* [DESCRIPTION OF THE TASK]
Pull out each line in the records below that contains the word "wide". Case counts.

=== Section Start ===

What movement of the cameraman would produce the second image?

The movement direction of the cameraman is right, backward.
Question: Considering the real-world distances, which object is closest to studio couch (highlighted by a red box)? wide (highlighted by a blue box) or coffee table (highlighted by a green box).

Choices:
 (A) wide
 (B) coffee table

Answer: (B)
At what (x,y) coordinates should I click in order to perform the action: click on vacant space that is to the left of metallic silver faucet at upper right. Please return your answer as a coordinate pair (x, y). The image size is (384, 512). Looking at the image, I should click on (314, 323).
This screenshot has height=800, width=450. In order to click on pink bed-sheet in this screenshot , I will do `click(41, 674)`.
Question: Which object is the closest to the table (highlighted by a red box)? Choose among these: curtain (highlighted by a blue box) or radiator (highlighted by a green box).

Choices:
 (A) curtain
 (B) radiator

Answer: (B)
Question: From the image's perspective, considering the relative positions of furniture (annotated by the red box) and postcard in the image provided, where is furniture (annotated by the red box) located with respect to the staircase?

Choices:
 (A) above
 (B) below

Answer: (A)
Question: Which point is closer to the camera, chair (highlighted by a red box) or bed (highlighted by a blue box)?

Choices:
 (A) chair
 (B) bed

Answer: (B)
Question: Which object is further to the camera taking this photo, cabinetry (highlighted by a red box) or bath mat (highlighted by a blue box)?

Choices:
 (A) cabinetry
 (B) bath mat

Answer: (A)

=== Section End ===

* [PROBLEM SOLUTION]
Question: Considering the real-world distances, which object is closest to studio couch (highlighted by a red box)? wide (highlighted by a blue box) or coffee table (highlighted by a green box).
 (A) wide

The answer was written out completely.